What to work on: Taking the listing below, restate word for word each line from the line with "orange mushroom: 6 -> 3" to the line with "yellow car: 2 -> 0", ends included, and stop there.

▬▬▬▬▬▬

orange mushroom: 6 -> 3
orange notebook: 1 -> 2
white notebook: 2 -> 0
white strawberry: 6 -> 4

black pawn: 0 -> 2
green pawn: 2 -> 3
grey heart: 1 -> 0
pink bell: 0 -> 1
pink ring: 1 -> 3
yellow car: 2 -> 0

▬▬▬▬▬▬

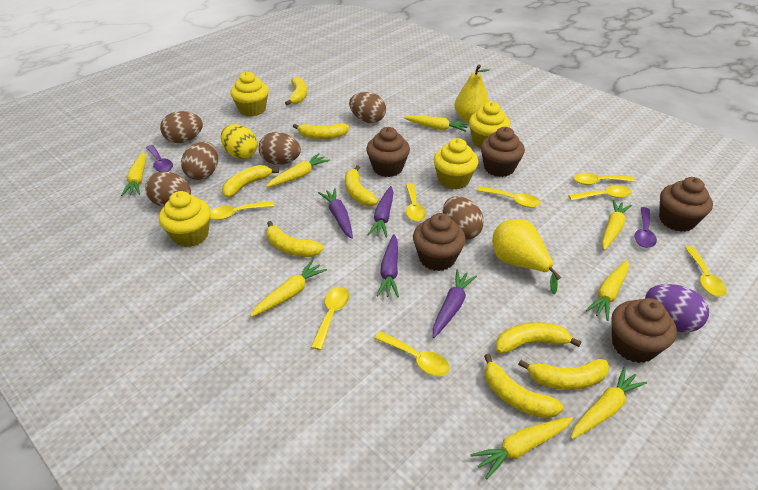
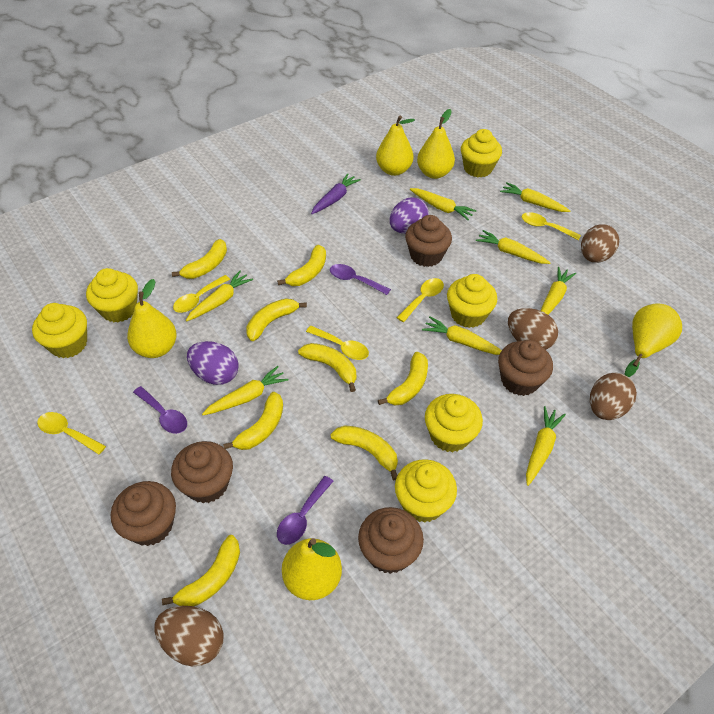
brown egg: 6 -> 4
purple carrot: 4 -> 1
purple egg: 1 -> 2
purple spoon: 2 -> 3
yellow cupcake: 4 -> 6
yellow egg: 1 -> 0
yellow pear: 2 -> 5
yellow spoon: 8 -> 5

▬▬▬▬▬▬

Task output:
orange mushroom: 6 -> 3
orange notebook: 1 -> 2
white notebook: 2 -> 0
white strawberry: 6 -> 4

black pawn: 0 -> 2
green pawn: 2 -> 3
grey heart: 1 -> 0
pink bell: 0 -> 1
pink ring: 1 -> 3
yellow car: 2 -> 0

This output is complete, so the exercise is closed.